Problem description:
List every line of the records below that contains the string "height", matching case exactly.

================================

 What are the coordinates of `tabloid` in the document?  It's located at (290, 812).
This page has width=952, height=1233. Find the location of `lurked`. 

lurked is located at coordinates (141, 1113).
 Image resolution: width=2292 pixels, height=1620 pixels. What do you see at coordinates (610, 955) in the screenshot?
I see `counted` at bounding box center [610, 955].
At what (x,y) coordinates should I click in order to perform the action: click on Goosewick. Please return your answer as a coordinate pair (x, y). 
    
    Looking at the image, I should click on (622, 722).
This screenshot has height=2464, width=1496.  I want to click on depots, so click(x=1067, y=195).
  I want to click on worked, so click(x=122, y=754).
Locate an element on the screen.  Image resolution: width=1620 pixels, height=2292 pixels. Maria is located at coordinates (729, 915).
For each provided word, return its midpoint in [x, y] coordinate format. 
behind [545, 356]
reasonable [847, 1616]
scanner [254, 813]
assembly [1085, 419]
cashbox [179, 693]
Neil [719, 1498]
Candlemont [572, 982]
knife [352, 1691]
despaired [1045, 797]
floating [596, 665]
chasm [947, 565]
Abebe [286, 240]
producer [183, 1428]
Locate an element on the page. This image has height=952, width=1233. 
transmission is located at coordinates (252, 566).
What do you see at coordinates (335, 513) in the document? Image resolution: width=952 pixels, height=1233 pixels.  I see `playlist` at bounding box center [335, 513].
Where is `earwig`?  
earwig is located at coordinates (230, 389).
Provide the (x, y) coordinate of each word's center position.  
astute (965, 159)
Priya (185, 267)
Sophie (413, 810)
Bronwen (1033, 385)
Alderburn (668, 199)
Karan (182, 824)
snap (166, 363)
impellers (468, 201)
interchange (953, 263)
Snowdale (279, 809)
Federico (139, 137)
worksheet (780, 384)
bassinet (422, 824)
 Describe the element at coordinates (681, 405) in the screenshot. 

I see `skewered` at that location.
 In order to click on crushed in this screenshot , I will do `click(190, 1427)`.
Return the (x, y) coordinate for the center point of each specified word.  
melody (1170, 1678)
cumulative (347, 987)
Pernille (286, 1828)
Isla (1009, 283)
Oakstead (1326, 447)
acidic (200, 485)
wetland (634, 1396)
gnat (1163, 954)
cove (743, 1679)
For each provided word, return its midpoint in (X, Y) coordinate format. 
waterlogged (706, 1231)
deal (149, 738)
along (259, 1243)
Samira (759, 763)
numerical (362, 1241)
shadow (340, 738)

================================

Complete answer:
This page has width=952, height=1233. Find the location of `lurked`. 
 Image resolution: width=2292 pixels, height=1620 pixels. What do you see at coordinates (610, 955) in the screenshot?
This screenshot has height=2464, width=1496.  I want to click on depots, so click(x=1067, y=195).
Locate an element on the screen.  Image resolution: width=1620 pixels, height=2292 pixels. Maria is located at coordinates (729, 915).
Locate an element on the page. This image has height=952, width=1233. 
What do you see at coordinates (335, 513) in the document? Image resolution: width=952 pixels, height=1233 pixels.  I see `playlist` at bounding box center [335, 513].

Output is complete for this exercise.